(Coordinate-based change listings)
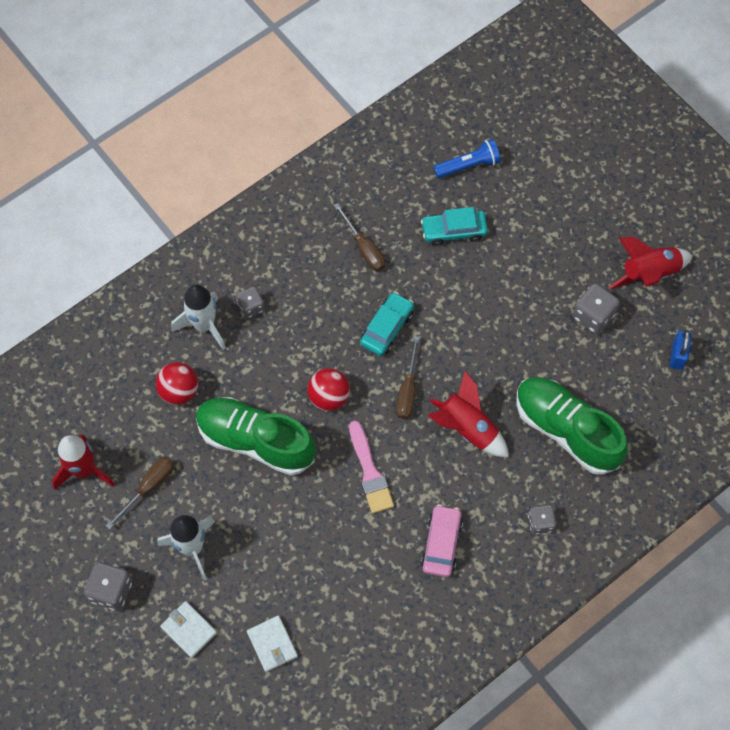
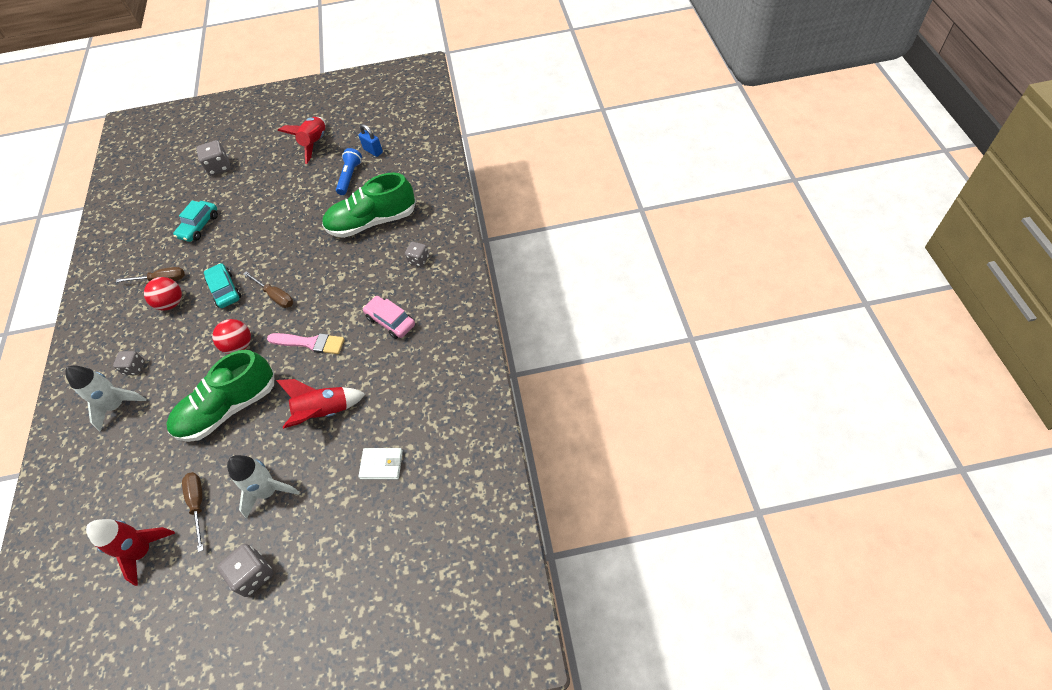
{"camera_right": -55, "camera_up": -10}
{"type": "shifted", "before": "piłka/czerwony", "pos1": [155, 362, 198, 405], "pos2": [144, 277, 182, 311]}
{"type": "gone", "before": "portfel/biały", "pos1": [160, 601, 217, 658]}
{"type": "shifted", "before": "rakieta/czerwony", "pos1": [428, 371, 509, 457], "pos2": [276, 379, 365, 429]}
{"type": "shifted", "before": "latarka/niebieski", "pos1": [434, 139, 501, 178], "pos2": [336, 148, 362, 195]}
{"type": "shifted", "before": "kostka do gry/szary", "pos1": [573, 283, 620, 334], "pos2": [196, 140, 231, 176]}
...
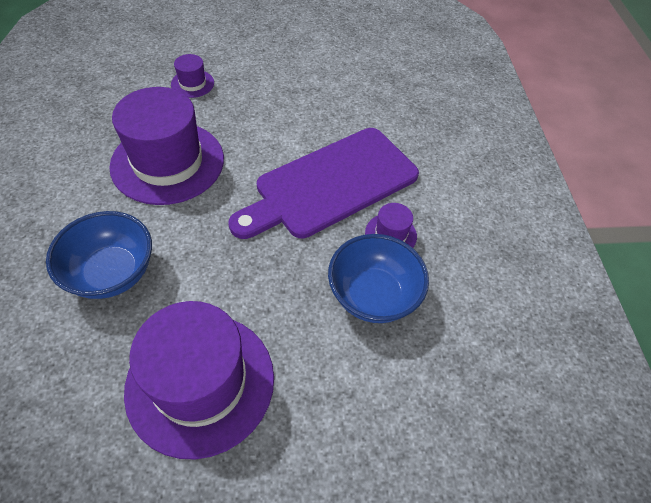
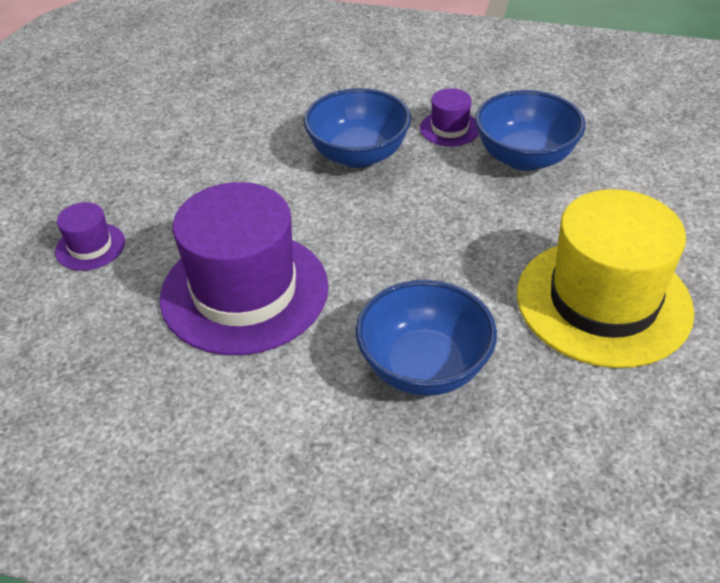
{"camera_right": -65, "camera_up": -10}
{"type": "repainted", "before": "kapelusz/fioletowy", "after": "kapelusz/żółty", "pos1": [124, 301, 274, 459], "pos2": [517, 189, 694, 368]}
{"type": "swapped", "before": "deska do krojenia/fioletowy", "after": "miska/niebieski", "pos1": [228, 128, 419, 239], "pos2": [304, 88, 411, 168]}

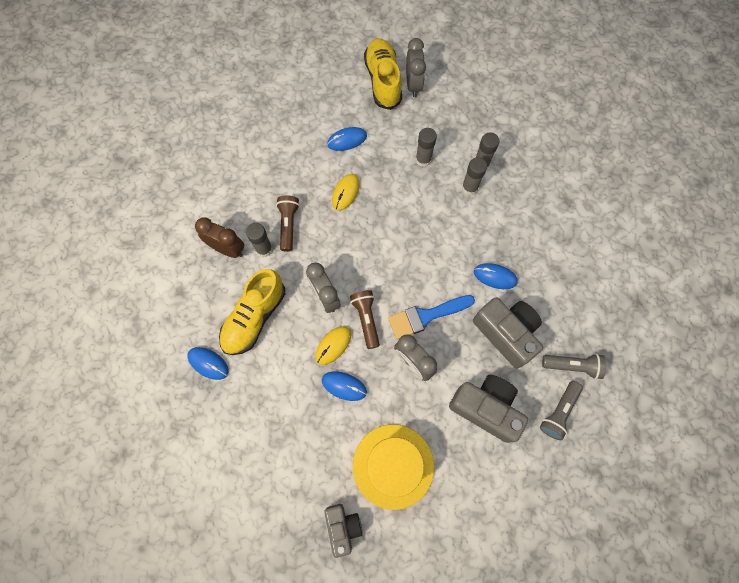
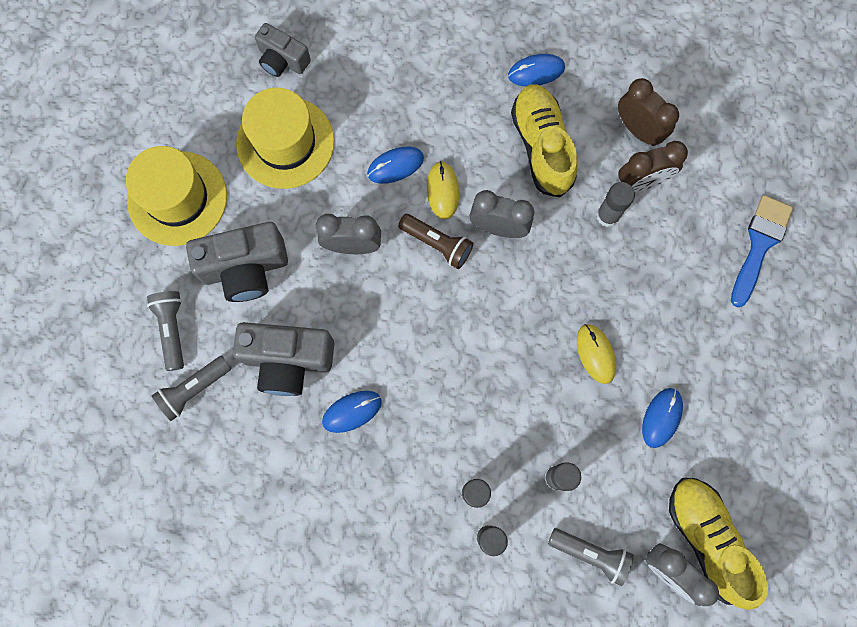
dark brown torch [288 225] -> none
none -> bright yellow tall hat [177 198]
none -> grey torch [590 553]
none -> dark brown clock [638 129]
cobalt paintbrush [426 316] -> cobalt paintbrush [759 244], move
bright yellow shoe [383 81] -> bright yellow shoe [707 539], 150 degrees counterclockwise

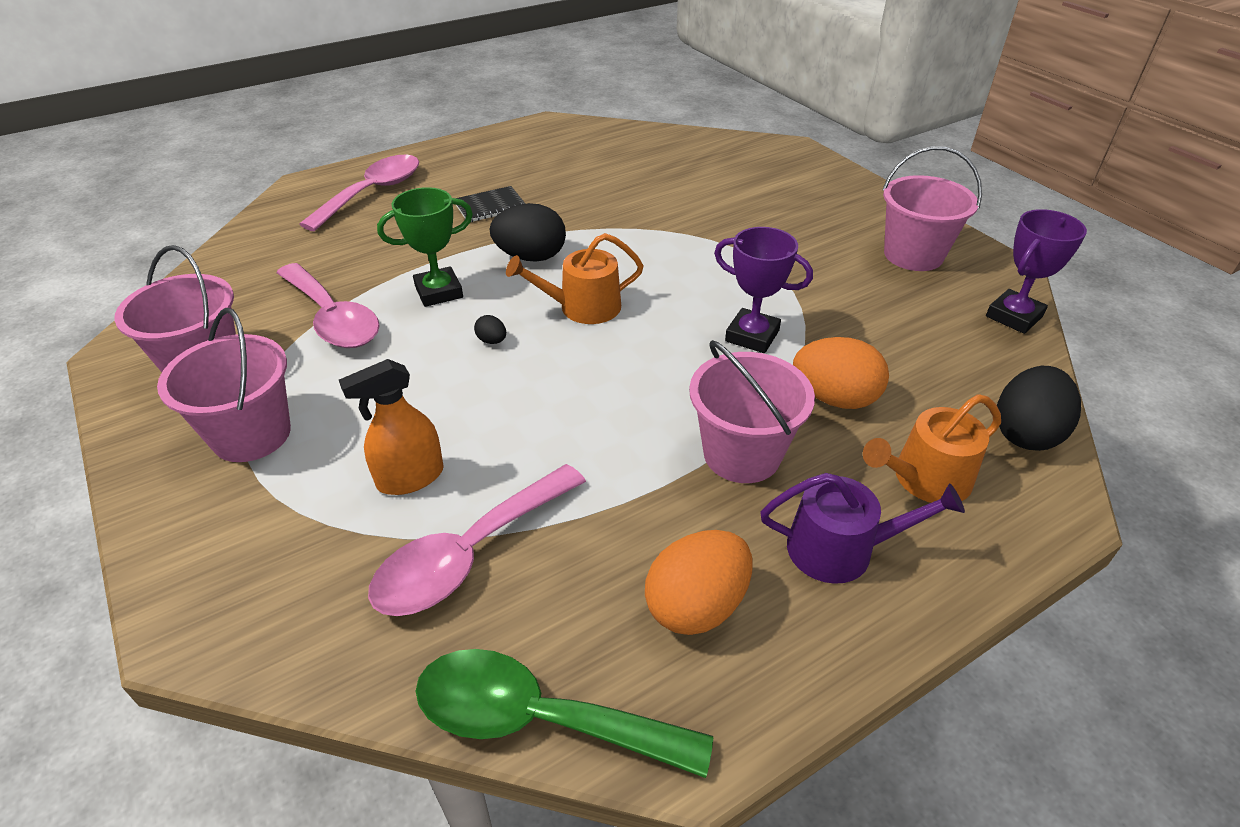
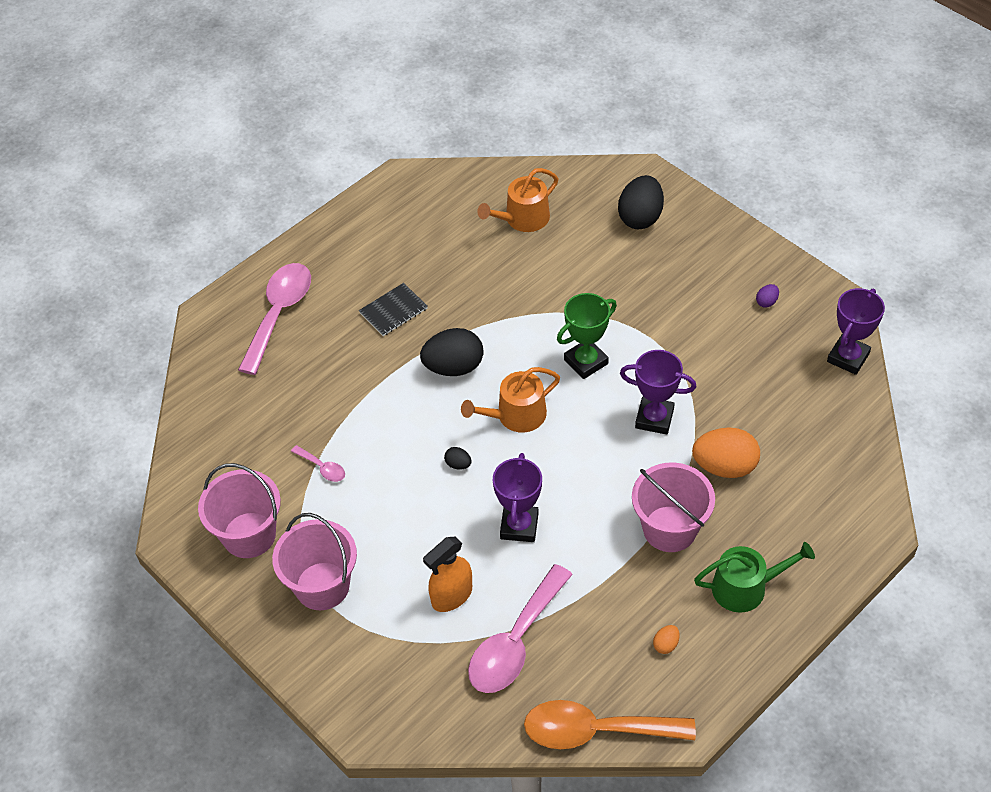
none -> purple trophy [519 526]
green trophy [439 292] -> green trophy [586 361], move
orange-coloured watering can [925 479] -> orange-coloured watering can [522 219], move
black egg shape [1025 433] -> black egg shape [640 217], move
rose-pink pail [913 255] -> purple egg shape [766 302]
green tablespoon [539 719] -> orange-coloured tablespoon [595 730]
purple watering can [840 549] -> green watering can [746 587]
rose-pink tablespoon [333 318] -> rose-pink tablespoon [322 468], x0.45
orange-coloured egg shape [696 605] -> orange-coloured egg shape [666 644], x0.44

_TASK TO CARRY OUT_. What you return must be an exact retyping of the lines above starting at the line with "none -> grey torch [590 553]" and ending at the line with "cobalt paintbrush [426", and nothing besides.

_ANSWER SECTION_.
none -> grey torch [590 553]
none -> dark brown clock [638 129]
cobalt paintbrush [426 316] -> cobalt paintbrush [759 244], move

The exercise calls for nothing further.